------ Dataset content ------

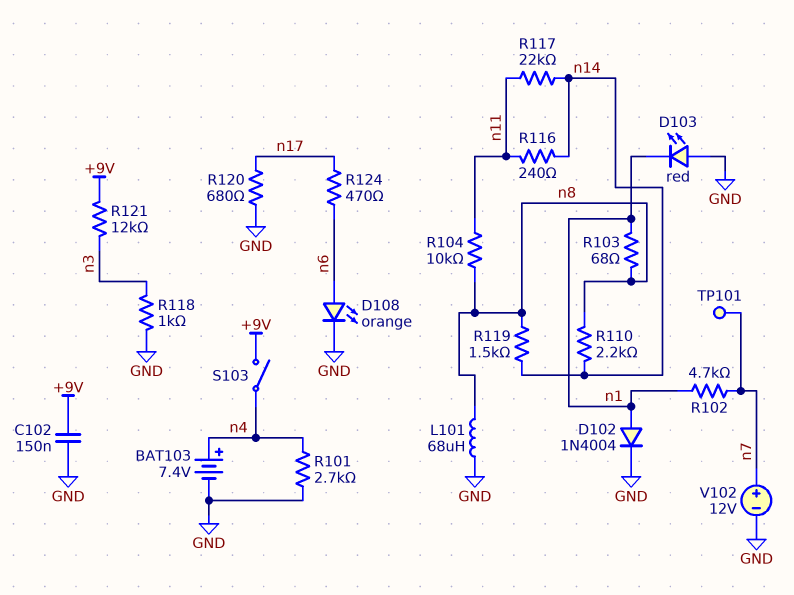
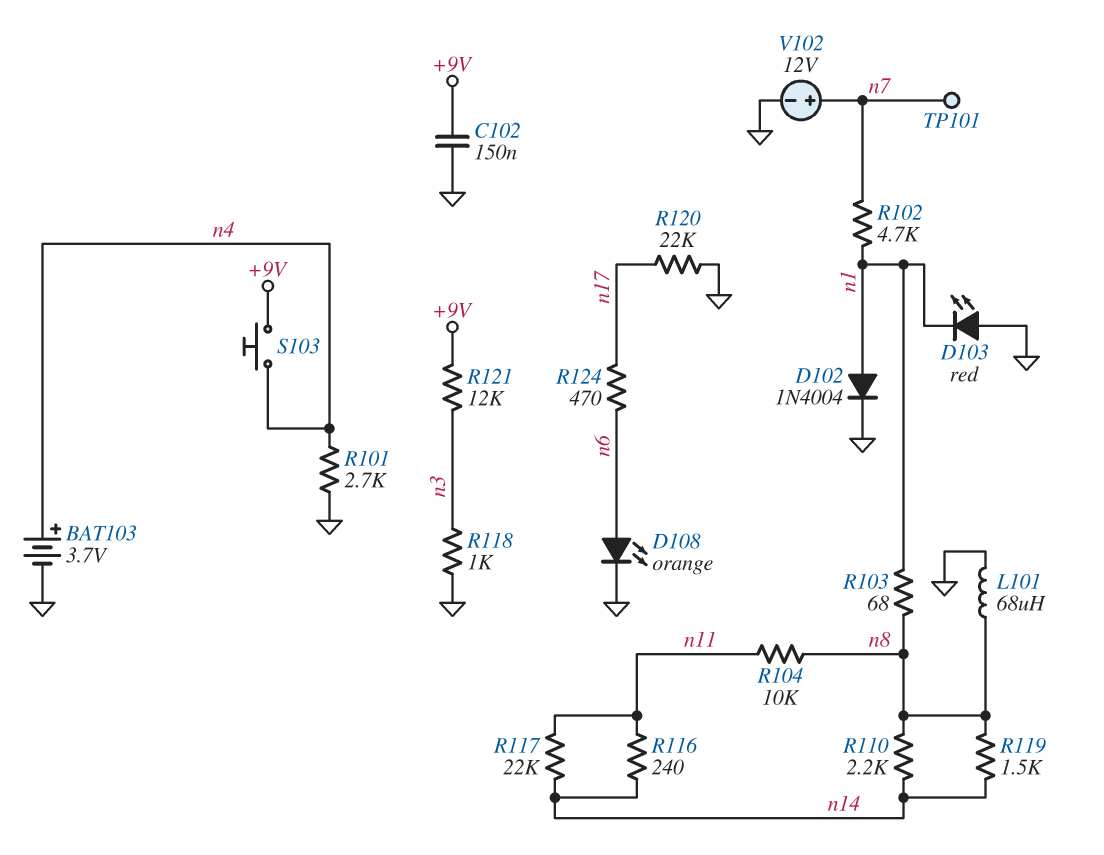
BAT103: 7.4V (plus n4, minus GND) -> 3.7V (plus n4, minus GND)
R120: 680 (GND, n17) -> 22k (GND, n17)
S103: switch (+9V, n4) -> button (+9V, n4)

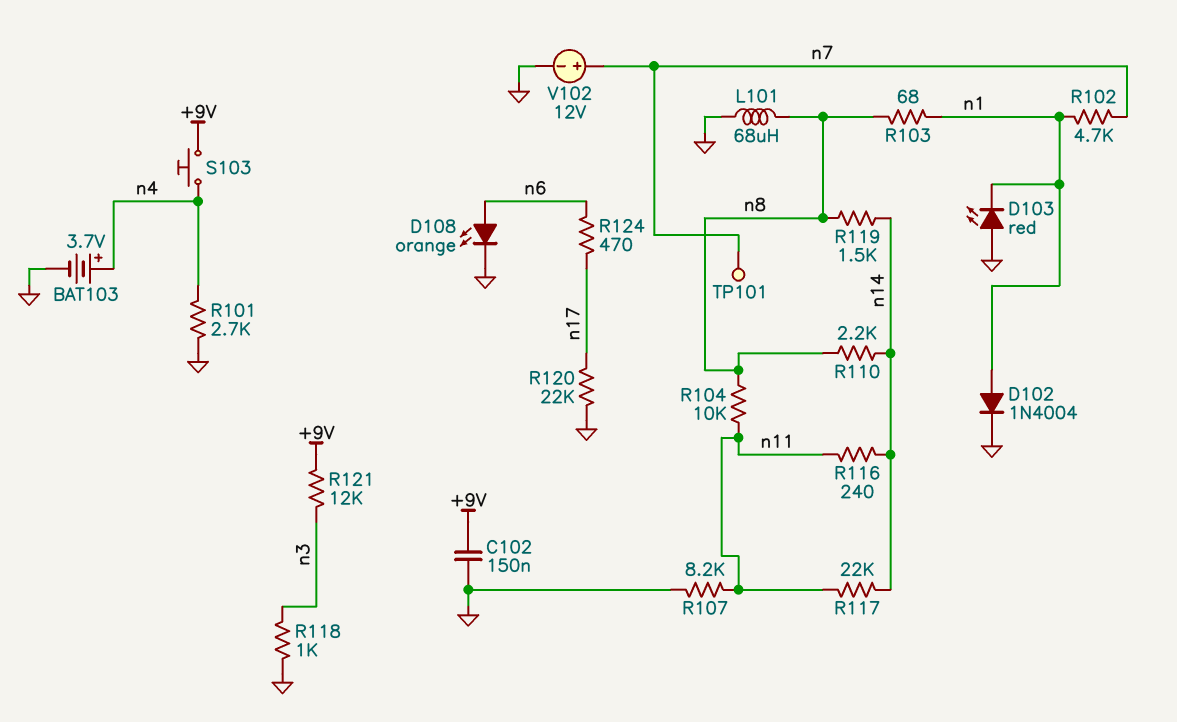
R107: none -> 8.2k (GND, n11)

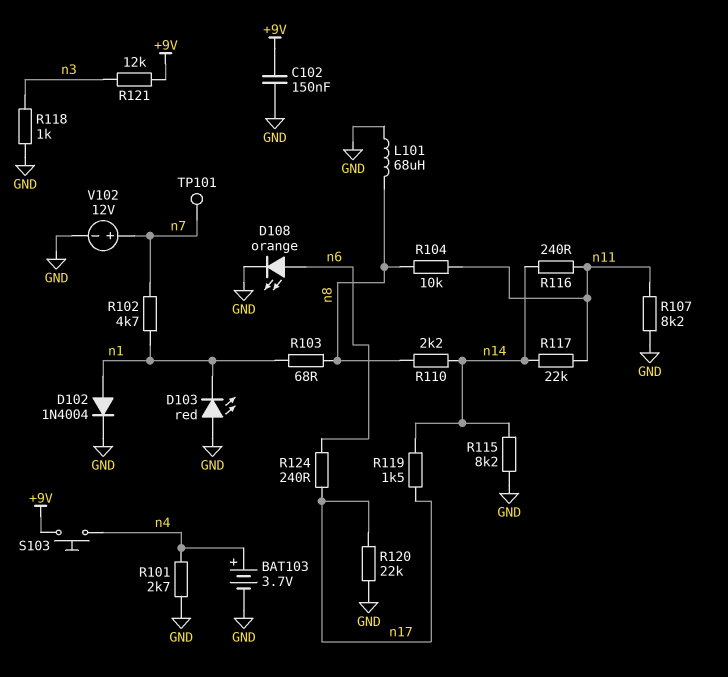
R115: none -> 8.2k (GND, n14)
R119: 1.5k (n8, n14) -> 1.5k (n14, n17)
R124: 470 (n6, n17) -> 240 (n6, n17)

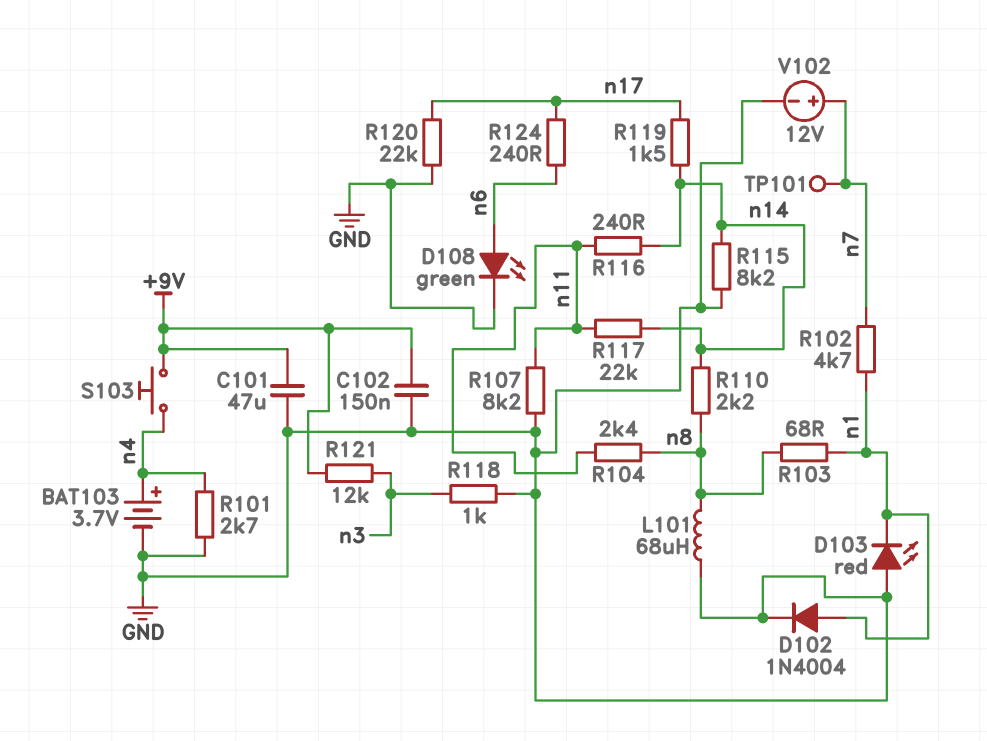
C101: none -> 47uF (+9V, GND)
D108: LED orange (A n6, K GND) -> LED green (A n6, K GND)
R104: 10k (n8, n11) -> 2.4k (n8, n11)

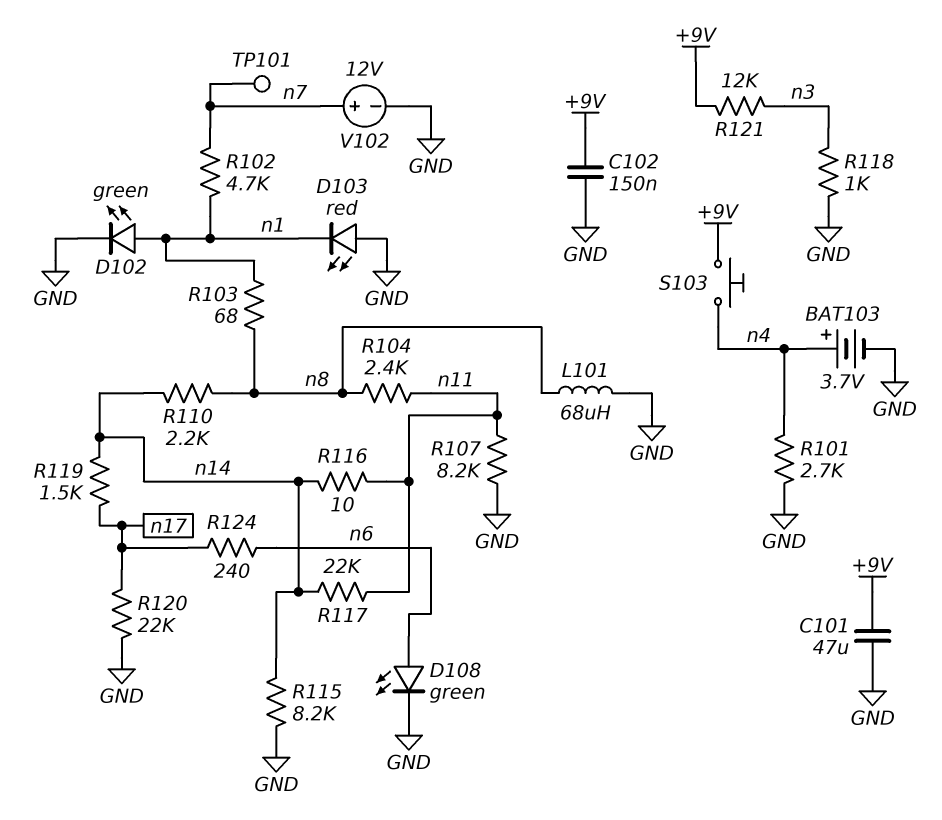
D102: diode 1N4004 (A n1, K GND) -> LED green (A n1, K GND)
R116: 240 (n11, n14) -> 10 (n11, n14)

------
------ Dataset content ------

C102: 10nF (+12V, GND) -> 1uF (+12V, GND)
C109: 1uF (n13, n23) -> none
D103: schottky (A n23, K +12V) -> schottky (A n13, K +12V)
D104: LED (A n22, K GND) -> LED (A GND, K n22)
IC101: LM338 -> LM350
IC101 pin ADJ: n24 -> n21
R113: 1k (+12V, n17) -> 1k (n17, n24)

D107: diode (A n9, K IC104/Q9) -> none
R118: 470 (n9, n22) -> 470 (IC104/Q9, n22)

------
------ Dataset content ------

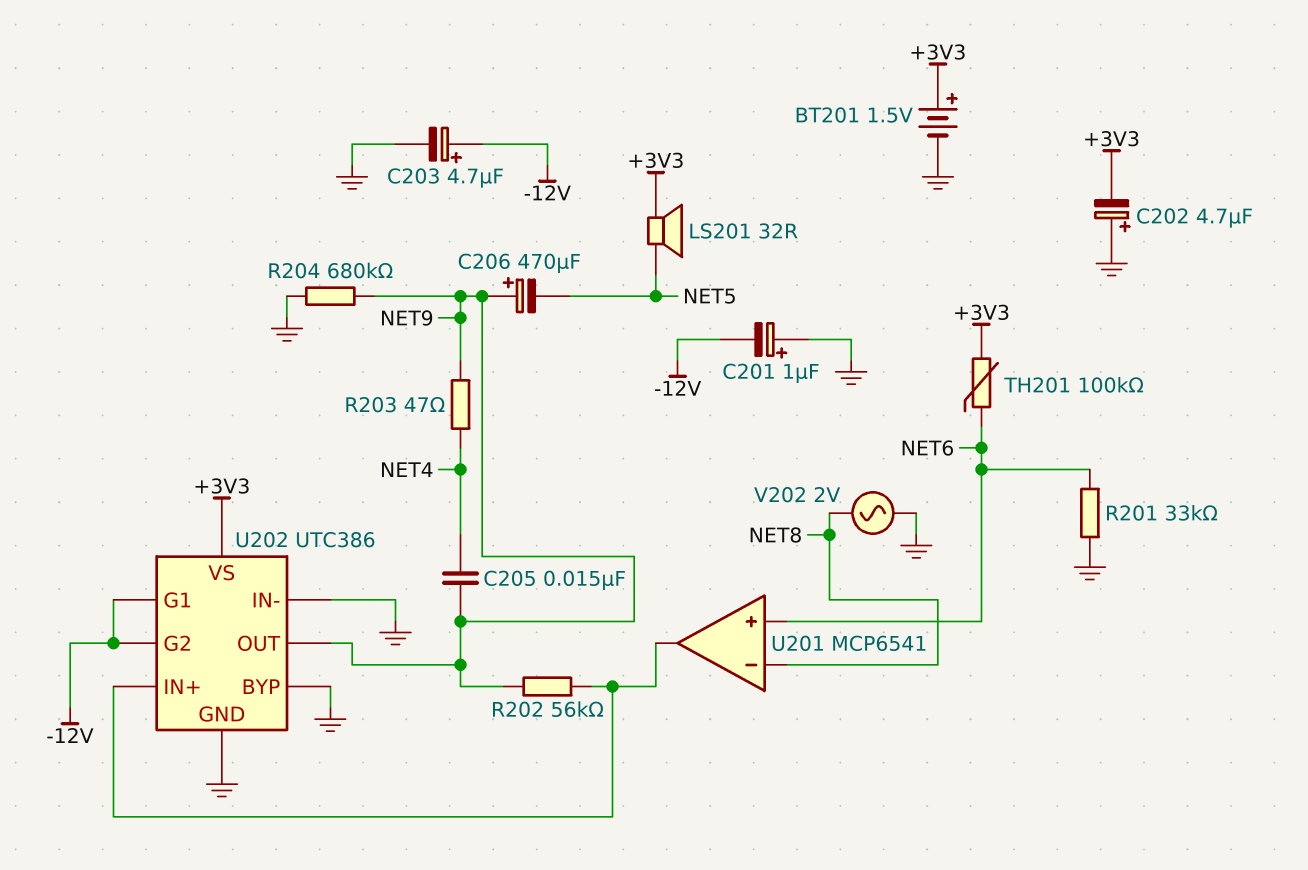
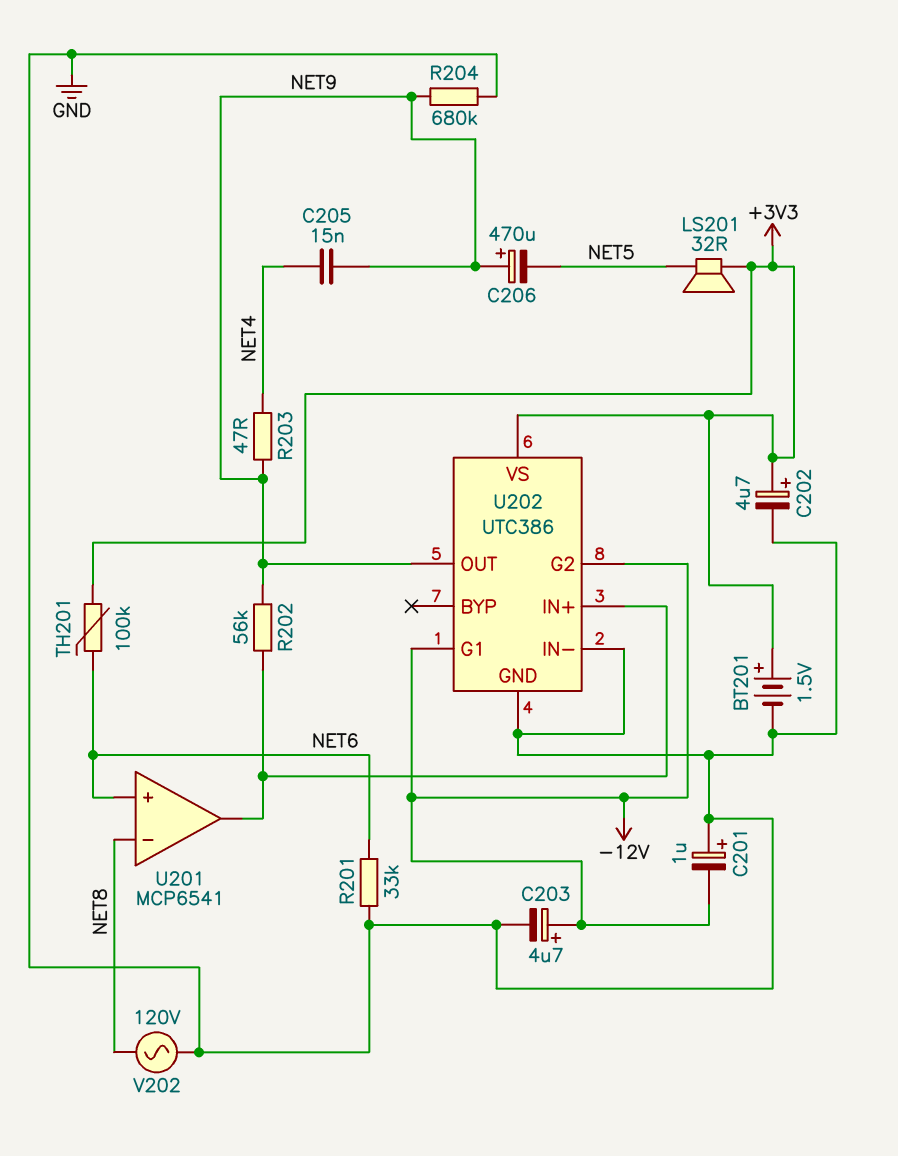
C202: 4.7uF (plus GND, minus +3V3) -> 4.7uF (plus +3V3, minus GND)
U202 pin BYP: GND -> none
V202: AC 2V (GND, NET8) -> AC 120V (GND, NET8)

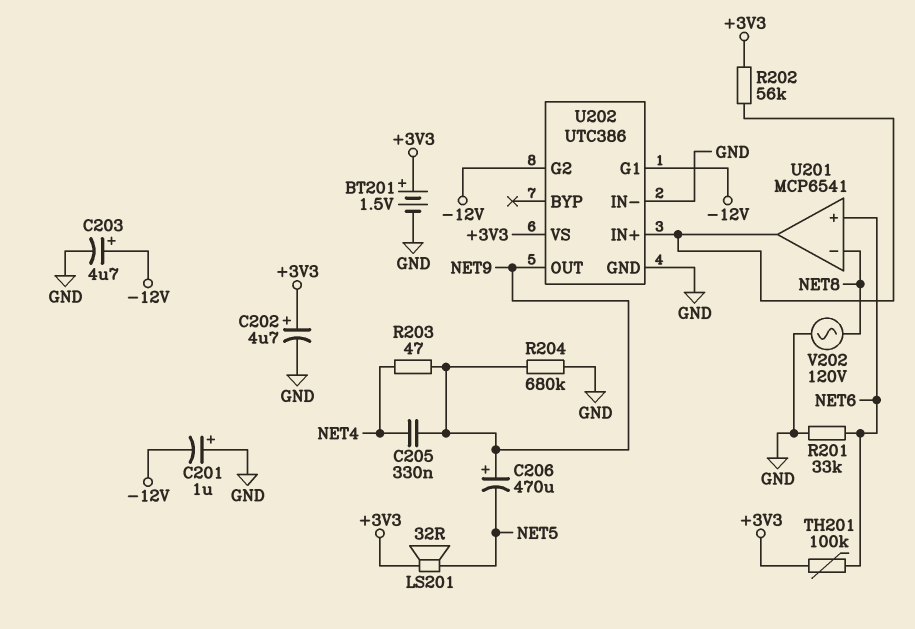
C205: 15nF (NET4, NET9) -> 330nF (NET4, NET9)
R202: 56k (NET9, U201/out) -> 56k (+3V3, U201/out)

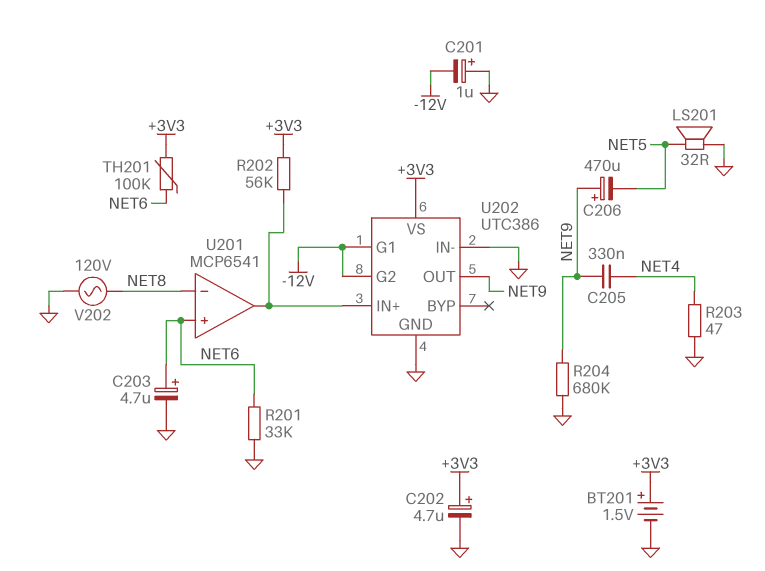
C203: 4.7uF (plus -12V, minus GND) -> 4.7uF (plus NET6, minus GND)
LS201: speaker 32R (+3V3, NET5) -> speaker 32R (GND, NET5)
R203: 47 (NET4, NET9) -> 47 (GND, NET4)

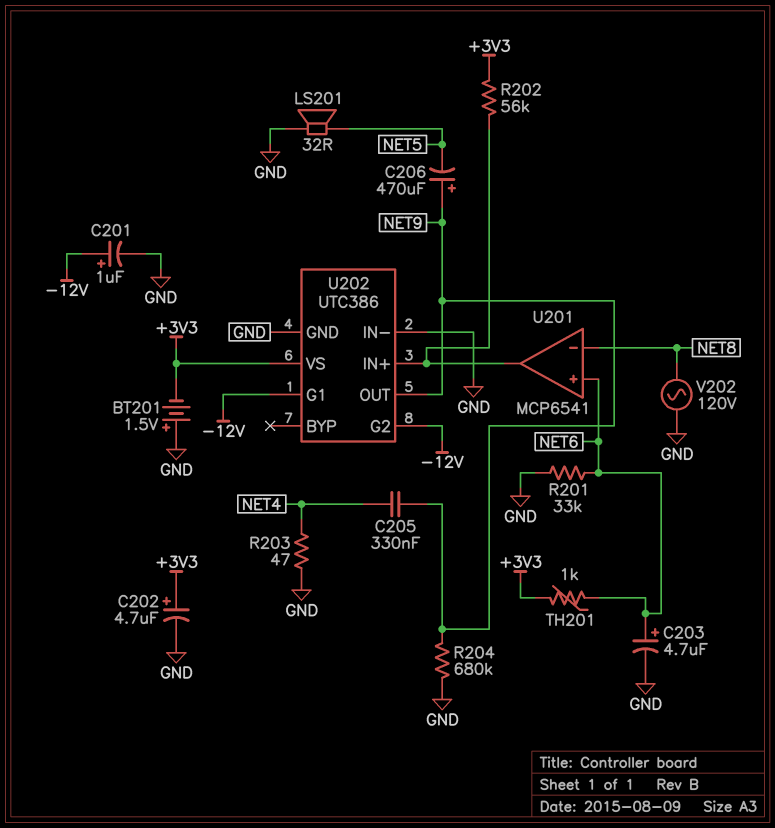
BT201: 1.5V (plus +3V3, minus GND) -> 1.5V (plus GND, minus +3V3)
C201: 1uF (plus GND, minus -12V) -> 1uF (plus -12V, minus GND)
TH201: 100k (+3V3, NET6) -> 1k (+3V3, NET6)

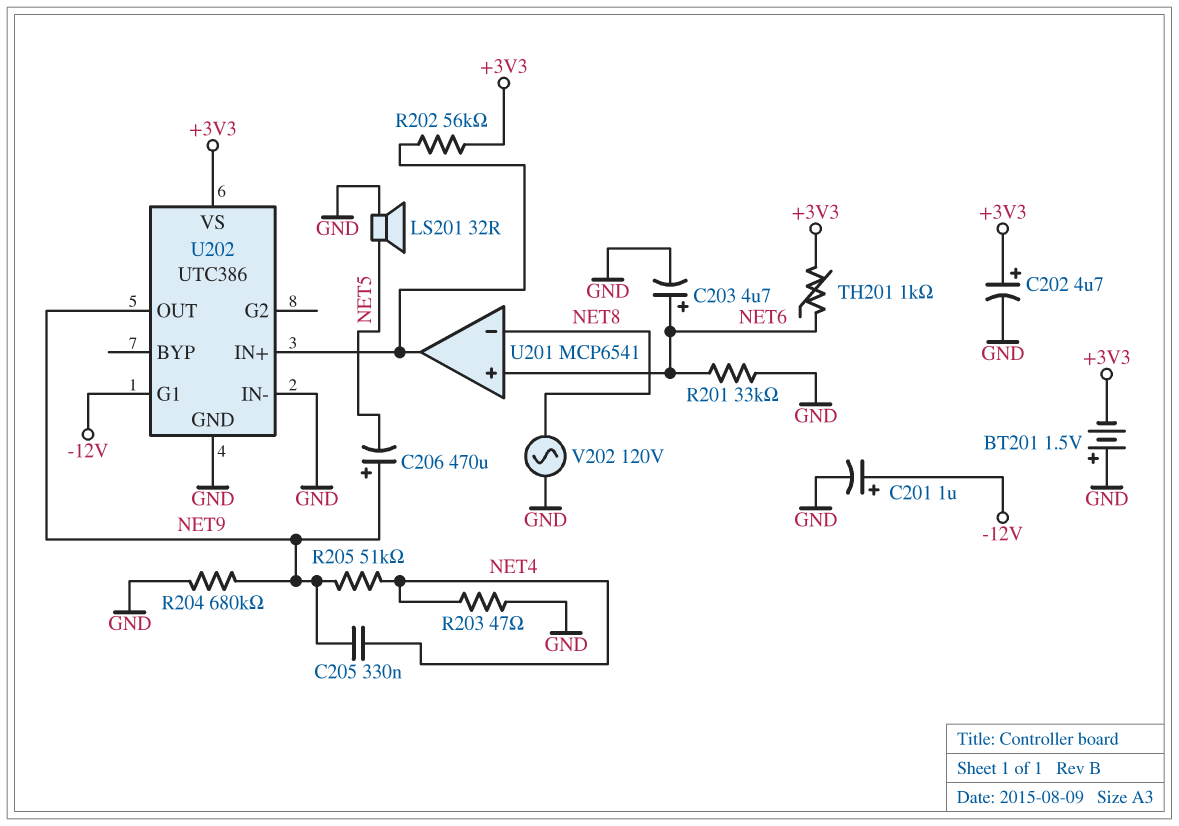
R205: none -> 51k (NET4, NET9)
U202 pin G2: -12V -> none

------

→ **What needs to be done**:
Looking at the records above, say how many of their lines include the word "plus", with no other words.

→ **Task output**:
5